Work to be completed:
Your output must reproduce all the records below precisely and contain no pictures.

___ Data extract

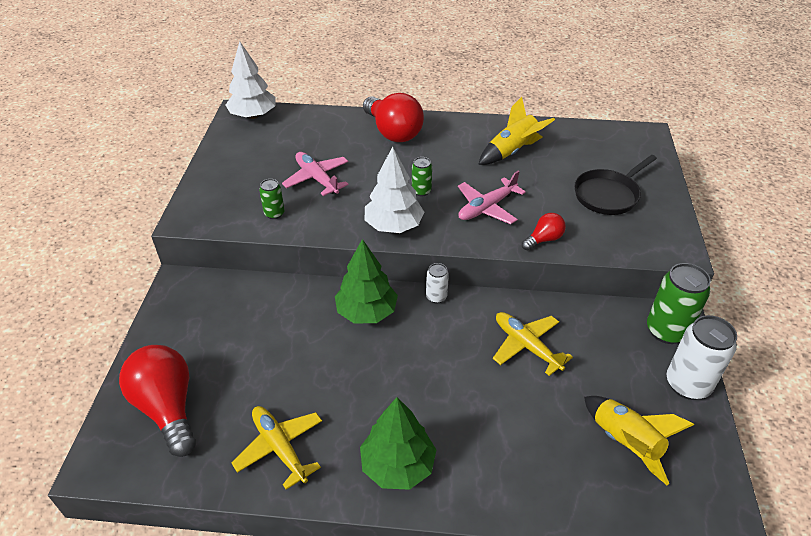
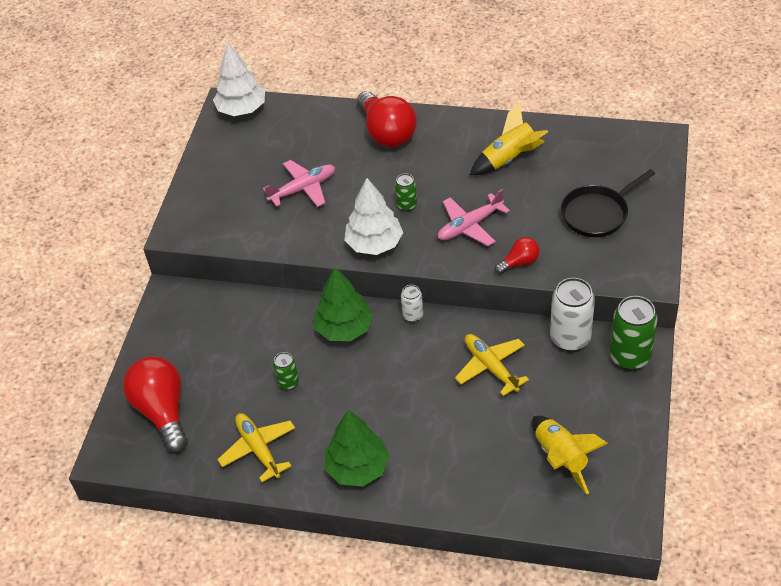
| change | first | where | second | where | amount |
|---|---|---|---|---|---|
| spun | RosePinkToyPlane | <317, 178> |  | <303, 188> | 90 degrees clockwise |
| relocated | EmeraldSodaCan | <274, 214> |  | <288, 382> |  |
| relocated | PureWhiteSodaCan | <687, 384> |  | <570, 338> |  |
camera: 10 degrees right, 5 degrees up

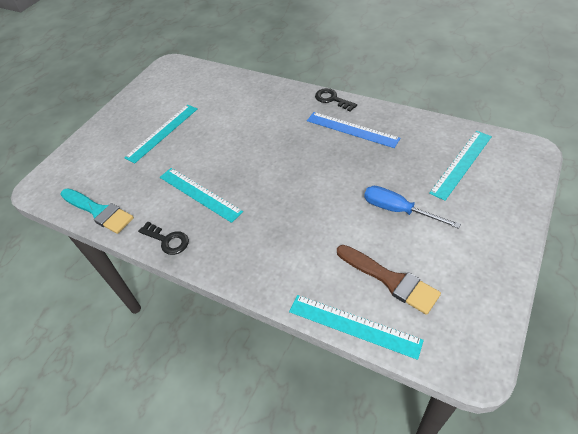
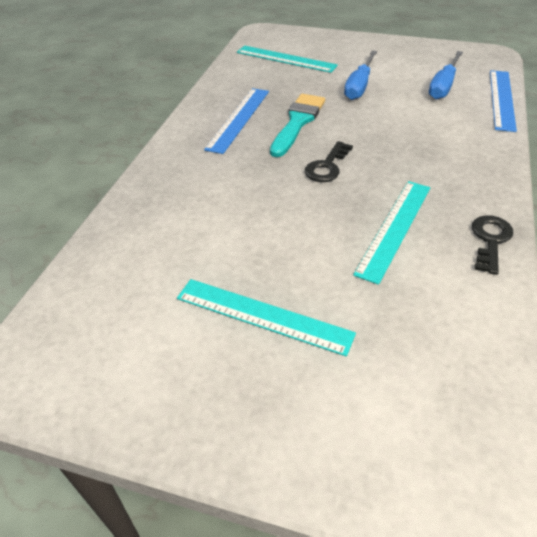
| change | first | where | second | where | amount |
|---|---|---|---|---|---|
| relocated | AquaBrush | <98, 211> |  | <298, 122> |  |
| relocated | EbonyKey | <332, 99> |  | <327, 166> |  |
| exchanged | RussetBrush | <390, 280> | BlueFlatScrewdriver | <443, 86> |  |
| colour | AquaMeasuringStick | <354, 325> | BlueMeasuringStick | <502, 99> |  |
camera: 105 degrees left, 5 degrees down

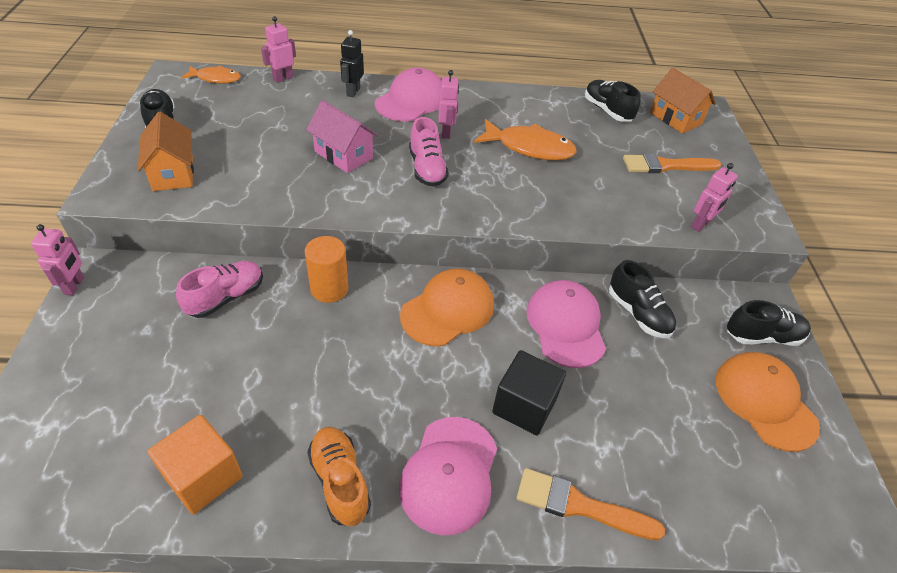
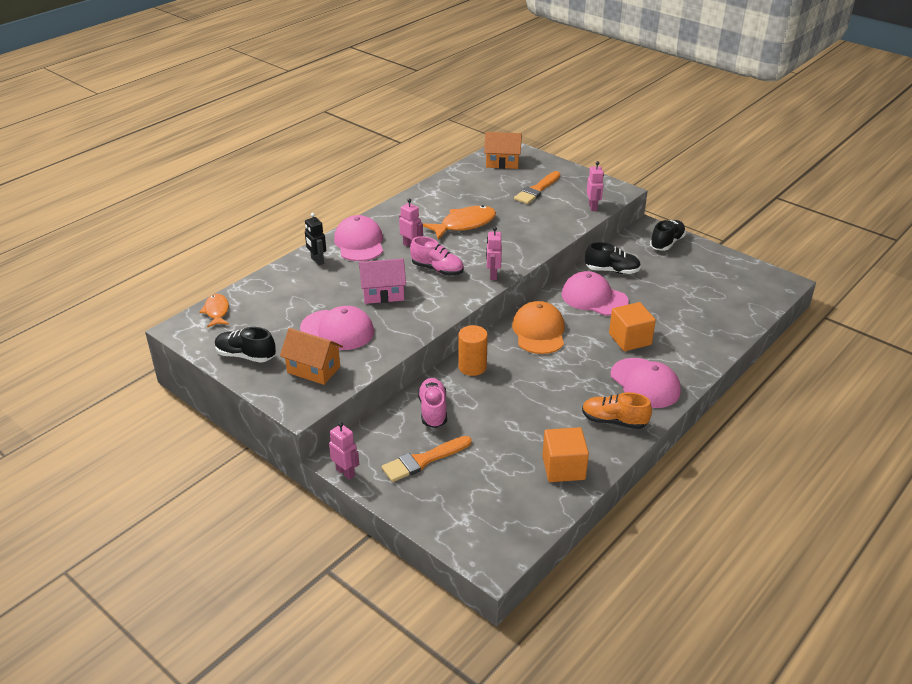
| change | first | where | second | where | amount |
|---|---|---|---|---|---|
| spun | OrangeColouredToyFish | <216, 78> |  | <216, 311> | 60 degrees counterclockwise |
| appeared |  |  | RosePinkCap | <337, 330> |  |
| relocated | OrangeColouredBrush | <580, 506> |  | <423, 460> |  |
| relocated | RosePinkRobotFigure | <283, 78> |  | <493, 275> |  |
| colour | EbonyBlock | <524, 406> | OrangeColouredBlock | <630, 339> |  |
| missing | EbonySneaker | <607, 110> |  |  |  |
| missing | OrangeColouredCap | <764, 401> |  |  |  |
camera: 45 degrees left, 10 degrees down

______

Answer to this task:
| change | first | where | second | where | amount |
|---|---|---|---|---|---|
| spun | RosePinkToyPlane | <317, 178> |  | <303, 188> | 90 degrees clockwise |
| relocated | EmeraldSodaCan | <274, 214> |  | <288, 382> |  |
| relocated | PureWhiteSodaCan | <687, 384> |  | <570, 338> |  |
camera: 10 degrees right, 5 degrees up

| change | first | where | second | where | amount |
|---|---|---|---|---|---|
| relocated | AquaBrush | <98, 211> |  | <298, 122> |  |
| relocated | EbonyKey | <332, 99> |  | <327, 166> |  |
| exchanged | RussetBrush | <390, 280> | BlueFlatScrewdriver | <443, 86> |  |
| colour | AquaMeasuringStick | <354, 325> | BlueMeasuringStick | <502, 99> |  |
camera: 105 degrees left, 5 degrees down

| change | first | where | second | where | amount |
|---|---|---|---|---|---|
| spun | OrangeColouredToyFish | <216, 78> |  | <216, 311> | 60 degrees counterclockwise |
| appeared |  |  | RosePinkCap | <337, 330> |  |
| relocated | OrangeColouredBrush | <580, 506> |  | <423, 460> |  |
| relocated | RosePinkRobotFigure | <283, 78> |  | <493, 275> |  |
| colour | EbonyBlock | <524, 406> | OrangeColouredBlock | <630, 339> |  |
| missing | EbonySneaker | <607, 110> |  |  |  |
| missing | OrangeColouredCap | <764, 401> |  |  |  |
camera: 45 degrees left, 10 degrees down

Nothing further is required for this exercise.